>> start SUPPLIED RECORDS

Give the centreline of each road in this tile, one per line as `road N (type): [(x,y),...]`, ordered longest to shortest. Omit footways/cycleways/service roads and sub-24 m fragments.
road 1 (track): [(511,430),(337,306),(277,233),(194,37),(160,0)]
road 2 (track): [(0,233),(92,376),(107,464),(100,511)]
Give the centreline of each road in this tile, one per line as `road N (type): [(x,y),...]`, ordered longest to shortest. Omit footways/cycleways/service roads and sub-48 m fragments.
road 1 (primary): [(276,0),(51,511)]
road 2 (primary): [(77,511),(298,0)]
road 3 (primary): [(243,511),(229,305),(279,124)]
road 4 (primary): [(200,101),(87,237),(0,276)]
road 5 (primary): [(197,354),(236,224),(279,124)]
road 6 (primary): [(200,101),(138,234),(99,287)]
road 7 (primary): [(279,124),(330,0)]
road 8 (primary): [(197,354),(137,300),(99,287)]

>> end SUPPLIED RECORDS
>> start SUPPLIED RECORDS

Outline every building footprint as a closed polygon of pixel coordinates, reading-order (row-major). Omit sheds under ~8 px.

>> end SUPPLIED RECORDS

### EXERCISE AIM:
Can you give the entries from the line with "sub-48 m fragments." to the line with "road 8 (primary): [(197,354),(137,300),(99,287)]", both included, as a JSON list of strings with one string per line and blank lines left out?

### REPLY:
[
  "Give the centreline of each road in this tile, one per line as `road N (type): [(x,y),...]`, ordered longest to shortest. Omit footways/cycleways/service roads and sub-48 m fragments.",
  "road 1 (primary): [(276,0),(51,511)]",
  "road 2 (primary): [(77,511),(298,0)]",
  "road 3 (primary): [(243,511),(229,305),(279,124)]",
  "road 4 (primary): [(200,101),(87,237),(0,276)]",
  "road 5 (primary): [(197,354),(236,224),(279,124)]",
  "road 6 (primary): [(200,101),(138,234),(99,287)]",
  "road 7 (primary): [(279,124),(330,0)]",
  "road 8 (primary): [(197,354),(137,300),(99,287)]"
]